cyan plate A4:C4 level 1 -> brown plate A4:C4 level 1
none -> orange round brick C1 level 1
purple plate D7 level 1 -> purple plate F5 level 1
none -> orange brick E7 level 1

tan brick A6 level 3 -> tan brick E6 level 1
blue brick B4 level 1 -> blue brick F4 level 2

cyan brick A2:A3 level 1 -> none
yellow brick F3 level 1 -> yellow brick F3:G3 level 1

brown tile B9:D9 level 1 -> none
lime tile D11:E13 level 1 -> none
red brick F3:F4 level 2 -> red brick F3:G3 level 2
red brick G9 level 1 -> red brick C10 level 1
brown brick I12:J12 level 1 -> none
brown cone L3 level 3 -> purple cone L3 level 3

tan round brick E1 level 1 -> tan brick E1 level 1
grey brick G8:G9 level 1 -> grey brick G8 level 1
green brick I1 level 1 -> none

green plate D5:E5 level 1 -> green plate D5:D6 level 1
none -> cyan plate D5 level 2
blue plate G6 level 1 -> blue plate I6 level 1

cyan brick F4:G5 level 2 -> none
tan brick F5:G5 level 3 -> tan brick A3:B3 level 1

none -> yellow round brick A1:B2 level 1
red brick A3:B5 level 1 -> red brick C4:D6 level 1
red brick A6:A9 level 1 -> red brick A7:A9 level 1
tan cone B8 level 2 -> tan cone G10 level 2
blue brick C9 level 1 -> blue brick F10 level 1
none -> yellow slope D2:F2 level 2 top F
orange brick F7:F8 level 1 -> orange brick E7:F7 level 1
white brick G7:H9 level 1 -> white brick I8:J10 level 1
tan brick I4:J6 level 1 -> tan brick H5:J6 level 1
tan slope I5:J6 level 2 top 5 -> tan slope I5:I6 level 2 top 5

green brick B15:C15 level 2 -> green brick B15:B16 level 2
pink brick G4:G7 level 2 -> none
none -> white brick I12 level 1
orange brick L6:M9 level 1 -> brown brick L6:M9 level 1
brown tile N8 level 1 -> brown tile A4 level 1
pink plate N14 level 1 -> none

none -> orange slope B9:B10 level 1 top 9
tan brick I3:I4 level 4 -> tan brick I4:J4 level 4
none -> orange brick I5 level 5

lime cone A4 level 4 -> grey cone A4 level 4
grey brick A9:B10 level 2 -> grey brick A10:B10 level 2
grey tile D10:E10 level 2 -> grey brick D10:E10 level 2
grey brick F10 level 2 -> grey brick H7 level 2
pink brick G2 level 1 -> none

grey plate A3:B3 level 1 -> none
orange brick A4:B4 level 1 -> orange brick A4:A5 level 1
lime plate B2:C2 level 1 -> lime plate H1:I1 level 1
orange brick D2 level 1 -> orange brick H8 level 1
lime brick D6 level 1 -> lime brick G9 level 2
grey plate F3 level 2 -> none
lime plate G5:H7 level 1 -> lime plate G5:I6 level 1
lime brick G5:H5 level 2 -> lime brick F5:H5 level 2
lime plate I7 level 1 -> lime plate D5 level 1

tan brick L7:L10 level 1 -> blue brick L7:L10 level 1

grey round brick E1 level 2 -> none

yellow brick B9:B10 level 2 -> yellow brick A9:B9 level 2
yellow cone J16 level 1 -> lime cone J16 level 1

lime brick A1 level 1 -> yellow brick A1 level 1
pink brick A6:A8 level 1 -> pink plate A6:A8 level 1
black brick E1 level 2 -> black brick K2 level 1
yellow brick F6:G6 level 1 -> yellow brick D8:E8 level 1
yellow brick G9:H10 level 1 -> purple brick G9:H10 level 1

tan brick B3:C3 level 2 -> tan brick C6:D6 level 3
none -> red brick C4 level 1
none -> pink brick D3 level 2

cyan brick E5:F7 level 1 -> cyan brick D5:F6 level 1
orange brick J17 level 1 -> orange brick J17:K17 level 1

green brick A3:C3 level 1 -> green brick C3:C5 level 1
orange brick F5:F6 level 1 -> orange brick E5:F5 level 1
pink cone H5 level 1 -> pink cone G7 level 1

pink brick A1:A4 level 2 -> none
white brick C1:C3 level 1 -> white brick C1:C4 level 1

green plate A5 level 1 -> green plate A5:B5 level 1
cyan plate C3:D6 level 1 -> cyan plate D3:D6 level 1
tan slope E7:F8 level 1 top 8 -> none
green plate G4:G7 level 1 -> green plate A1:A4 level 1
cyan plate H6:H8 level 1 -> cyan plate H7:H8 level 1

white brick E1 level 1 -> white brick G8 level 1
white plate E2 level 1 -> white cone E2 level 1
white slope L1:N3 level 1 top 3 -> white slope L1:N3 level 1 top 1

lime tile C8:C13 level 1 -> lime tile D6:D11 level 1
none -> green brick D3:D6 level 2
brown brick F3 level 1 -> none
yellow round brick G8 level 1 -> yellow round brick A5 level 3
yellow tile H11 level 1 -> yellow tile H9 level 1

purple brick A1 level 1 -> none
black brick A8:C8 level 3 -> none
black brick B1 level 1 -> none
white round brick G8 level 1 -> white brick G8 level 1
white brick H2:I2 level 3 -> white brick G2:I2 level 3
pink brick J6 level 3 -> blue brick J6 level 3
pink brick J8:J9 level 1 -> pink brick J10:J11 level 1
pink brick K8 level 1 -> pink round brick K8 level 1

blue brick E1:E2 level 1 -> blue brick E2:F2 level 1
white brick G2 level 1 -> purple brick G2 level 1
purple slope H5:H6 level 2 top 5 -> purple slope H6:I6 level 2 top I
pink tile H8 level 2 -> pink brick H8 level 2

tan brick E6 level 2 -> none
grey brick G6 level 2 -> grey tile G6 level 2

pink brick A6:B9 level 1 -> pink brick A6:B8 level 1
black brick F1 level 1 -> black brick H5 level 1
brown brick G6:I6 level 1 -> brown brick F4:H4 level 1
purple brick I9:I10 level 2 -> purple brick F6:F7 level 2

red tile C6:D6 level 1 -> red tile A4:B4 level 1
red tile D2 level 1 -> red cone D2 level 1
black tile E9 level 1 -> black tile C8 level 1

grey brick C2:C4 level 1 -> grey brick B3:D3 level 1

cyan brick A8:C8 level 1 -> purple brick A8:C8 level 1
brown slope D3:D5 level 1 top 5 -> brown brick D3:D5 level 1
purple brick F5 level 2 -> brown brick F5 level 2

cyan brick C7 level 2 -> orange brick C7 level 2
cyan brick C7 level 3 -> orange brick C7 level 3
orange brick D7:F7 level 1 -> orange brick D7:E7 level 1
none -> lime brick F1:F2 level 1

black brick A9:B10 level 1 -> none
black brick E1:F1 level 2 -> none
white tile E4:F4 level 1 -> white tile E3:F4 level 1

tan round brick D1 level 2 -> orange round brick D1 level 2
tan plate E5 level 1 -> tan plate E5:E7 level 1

Instructions to follow: Extract exactly and only the lines above from the line containing "lime brick G5:H5" through the line containing "pink brick K8", both end lines included.

Output for this exercise:
lime brick G5:H5 level 2 -> lime brick F5:H5 level 2
lime plate I7 level 1 -> lime plate D5 level 1

tan brick L7:L10 level 1 -> blue brick L7:L10 level 1

grey round brick E1 level 2 -> none

yellow brick B9:B10 level 2 -> yellow brick A9:B9 level 2
yellow cone J16 level 1 -> lime cone J16 level 1

lime brick A1 level 1 -> yellow brick A1 level 1
pink brick A6:A8 level 1 -> pink plate A6:A8 level 1
black brick E1 level 2 -> black brick K2 level 1
yellow brick F6:G6 level 1 -> yellow brick D8:E8 level 1
yellow brick G9:H10 level 1 -> purple brick G9:H10 level 1

tan brick B3:C3 level 2 -> tan brick C6:D6 level 3
none -> red brick C4 level 1
none -> pink brick D3 level 2

cyan brick E5:F7 level 1 -> cyan brick D5:F6 level 1
orange brick J17 level 1 -> orange brick J17:K17 level 1

green brick A3:C3 level 1 -> green brick C3:C5 level 1
orange brick F5:F6 level 1 -> orange brick E5:F5 level 1
pink cone H5 level 1 -> pink cone G7 level 1

pink brick A1:A4 level 2 -> none
white brick C1:C3 level 1 -> white brick C1:C4 level 1

green plate A5 level 1 -> green plate A5:B5 level 1
cyan plate C3:D6 level 1 -> cyan plate D3:D6 level 1
tan slope E7:F8 level 1 top 8 -> none
green plate G4:G7 level 1 -> green plate A1:A4 level 1
cyan plate H6:H8 level 1 -> cyan plate H7:H8 level 1

white brick E1 level 1 -> white brick G8 level 1
white plate E2 level 1 -> white cone E2 level 1
white slope L1:N3 level 1 top 3 -> white slope L1:N3 level 1 top 1

lime tile C8:C13 level 1 -> lime tile D6:D11 level 1
none -> green brick D3:D6 level 2
brown brick F3 level 1 -> none
yellow round brick G8 level 1 -> yellow round brick A5 level 3
yellow tile H11 level 1 -> yellow tile H9 level 1

purple brick A1 level 1 -> none
black brick A8:C8 level 3 -> none
black brick B1 level 1 -> none
white round brick G8 level 1 -> white brick G8 level 1
white brick H2:I2 level 3 -> white brick G2:I2 level 3
pink brick J6 level 3 -> blue brick J6 level 3
pink brick J8:J9 level 1 -> pink brick J10:J11 level 1
pink brick K8 level 1 -> pink round brick K8 level 1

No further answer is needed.